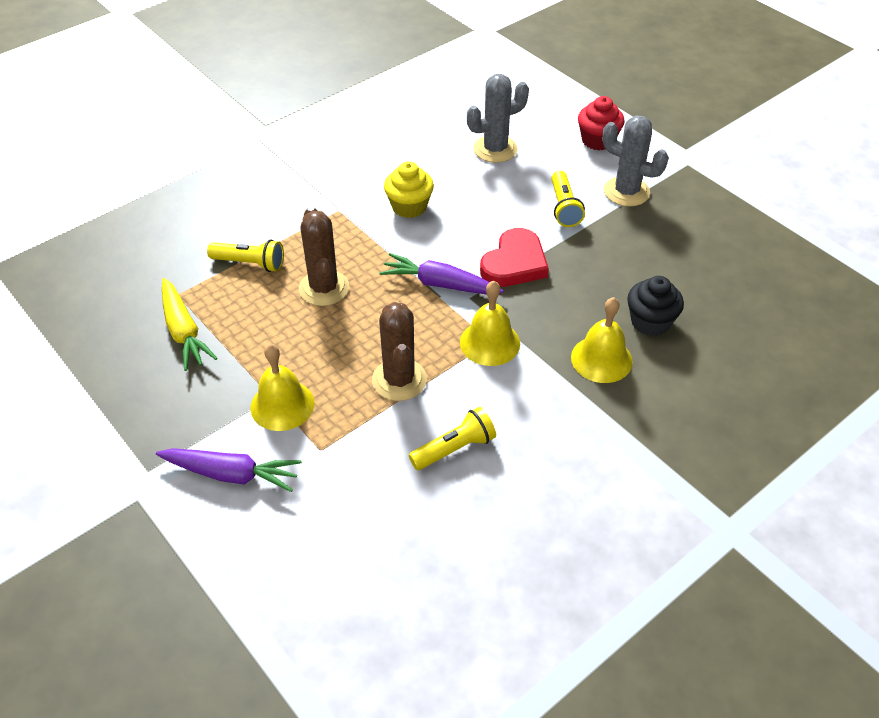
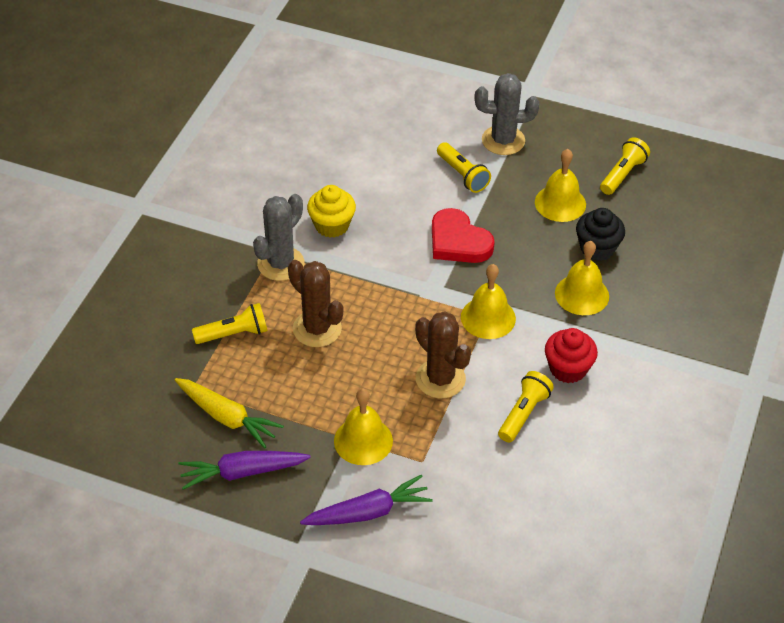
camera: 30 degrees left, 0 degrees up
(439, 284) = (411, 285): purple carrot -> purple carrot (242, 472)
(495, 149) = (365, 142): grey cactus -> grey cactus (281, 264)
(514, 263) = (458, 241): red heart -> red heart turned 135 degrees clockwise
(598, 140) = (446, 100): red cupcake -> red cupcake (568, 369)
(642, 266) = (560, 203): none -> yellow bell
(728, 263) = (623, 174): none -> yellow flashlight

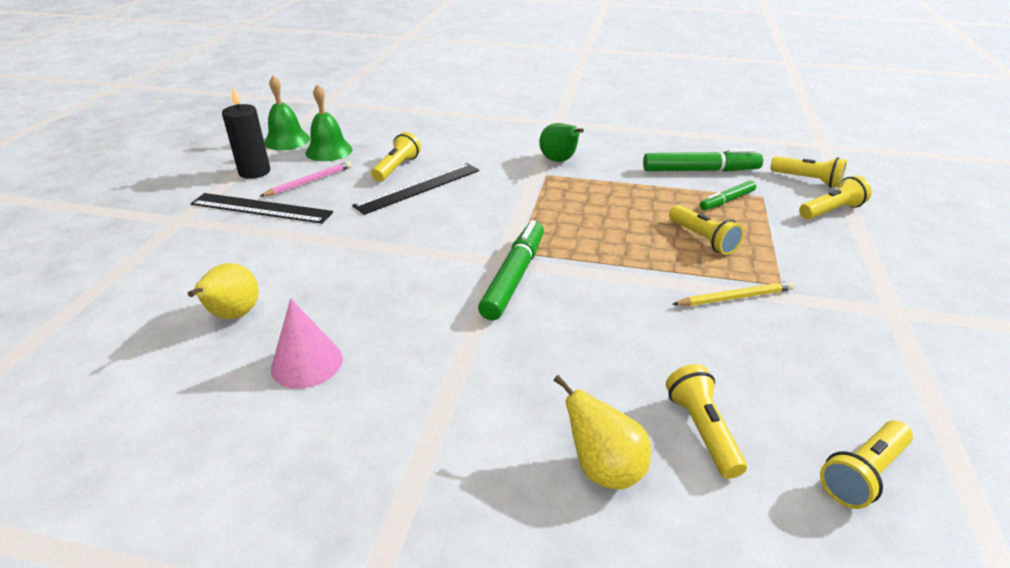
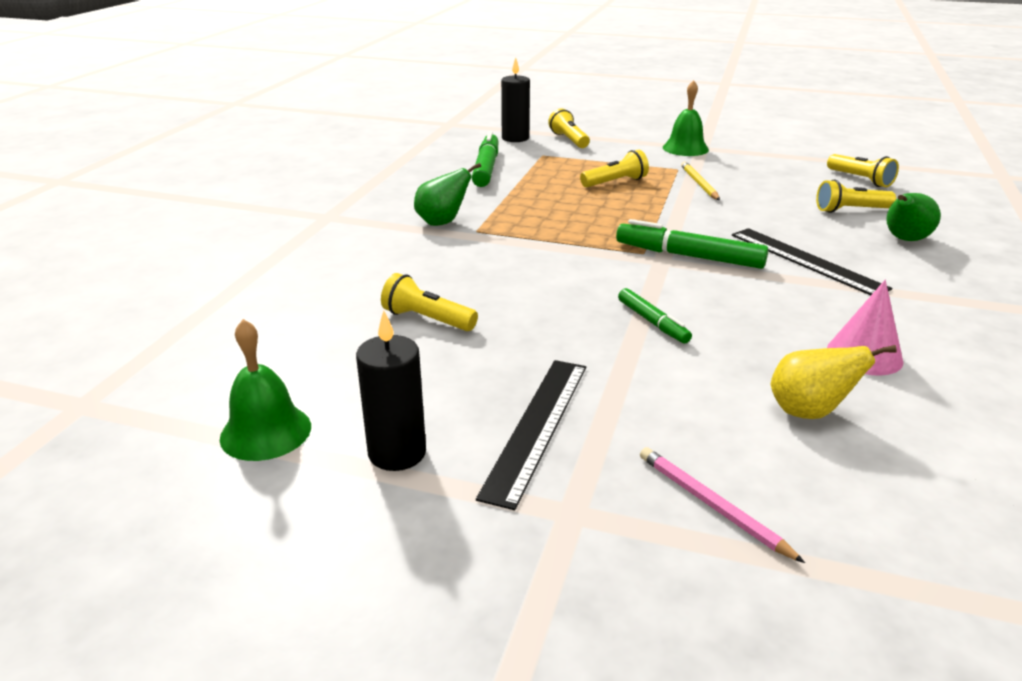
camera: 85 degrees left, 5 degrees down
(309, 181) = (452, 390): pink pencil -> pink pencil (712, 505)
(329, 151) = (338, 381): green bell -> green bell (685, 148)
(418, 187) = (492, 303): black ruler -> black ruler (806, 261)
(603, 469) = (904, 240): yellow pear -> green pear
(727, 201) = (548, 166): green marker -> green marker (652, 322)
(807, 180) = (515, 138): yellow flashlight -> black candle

Directions for this task: Please show the lines of the material that contain the string "black".

Solution for this exercise:
(418, 187) = (492, 303): black ruler -> black ruler (806, 261)
(807, 180) = (515, 138): yellow flashlight -> black candle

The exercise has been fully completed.